═══ Records for the task ═══

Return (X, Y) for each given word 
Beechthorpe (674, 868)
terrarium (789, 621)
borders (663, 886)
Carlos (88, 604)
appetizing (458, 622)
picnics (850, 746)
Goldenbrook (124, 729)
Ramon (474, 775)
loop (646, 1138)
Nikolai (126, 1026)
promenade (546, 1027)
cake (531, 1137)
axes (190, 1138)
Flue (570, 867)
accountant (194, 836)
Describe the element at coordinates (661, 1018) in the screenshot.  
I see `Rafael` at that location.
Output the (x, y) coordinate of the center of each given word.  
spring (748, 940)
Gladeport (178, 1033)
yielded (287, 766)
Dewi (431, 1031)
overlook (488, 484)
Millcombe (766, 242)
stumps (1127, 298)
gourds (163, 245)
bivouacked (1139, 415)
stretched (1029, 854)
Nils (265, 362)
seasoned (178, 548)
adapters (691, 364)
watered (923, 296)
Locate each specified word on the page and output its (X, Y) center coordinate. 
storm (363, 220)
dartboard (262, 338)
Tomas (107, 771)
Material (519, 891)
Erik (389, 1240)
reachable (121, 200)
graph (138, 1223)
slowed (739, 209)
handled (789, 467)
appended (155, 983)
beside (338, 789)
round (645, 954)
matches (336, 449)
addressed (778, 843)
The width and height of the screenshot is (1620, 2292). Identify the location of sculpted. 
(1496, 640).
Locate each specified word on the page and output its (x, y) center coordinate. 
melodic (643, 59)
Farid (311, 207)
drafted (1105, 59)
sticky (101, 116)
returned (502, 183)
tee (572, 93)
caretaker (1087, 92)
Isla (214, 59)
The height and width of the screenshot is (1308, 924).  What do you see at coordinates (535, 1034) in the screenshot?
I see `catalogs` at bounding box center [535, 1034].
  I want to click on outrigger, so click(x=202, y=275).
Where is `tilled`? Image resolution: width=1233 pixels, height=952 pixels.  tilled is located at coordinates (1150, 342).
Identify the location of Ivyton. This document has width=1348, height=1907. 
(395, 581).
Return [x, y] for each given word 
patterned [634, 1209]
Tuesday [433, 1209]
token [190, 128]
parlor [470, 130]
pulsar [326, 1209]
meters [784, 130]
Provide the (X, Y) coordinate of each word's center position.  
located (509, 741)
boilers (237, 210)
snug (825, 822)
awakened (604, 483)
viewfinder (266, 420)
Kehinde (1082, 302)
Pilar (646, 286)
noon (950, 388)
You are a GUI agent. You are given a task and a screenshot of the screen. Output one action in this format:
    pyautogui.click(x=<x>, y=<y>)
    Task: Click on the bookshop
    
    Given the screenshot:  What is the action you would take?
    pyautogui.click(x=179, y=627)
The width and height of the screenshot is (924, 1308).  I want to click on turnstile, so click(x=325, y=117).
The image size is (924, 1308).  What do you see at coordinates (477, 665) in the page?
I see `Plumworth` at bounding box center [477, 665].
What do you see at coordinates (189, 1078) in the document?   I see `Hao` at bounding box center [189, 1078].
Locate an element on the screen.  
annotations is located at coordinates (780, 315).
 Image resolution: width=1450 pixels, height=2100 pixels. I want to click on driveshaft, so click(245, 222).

═══

#### [Your instructions]
Please recast everything from the line containing "snug (825, 822)" down to the end of the material above as a Markdown table with the columns Row and Line, numbering each row and leaving out blank lines.

#### [Exercise answer]
| Row | Line |
|---|---|
| 1 | snug (825, 822) |
| 2 | awakened (604, 483) |
| 3 | viewfinder (266, 420) |
| 4 | Kehinde (1082, 302) |
| 5 | Pilar (646, 286) |
| 6 | noon (950, 388) |
| 7 | You are a GUI agent. You are given a task and a screenshot of the screen. Output one action in this format: |
| 8 |     pyautogui.click(x=<x>, y=<y>) |
| 9 |     Task: Click on the bookshop |
| 10 |     Given the screenshot:  What is the action you would take? |
| 11 |     pyautogui.click(x=179, y=627) |
| 12 | The width and height of the screenshot is (924, 1308).  I want to click on turnstile, so click(x=325, y=117). |
| 13 | The image size is (924, 1308).  What do you see at coordinates (477, 665) in the page? |
| 14 | I see `Plumworth` at bounding box center [477, 665]. |
| 15 | What do you see at coordinates (189, 1078) in the document?   I see `Hao` at bounding box center [189, 1078]. |
| 16 | Locate an element on the screen.   |
| 17 | annotations is located at coordinates (780, 315). |
| 18 |  Image resolution: width=1450 pixels, height=2100 pixels. I want to click on driveshaft, so click(245, 222). |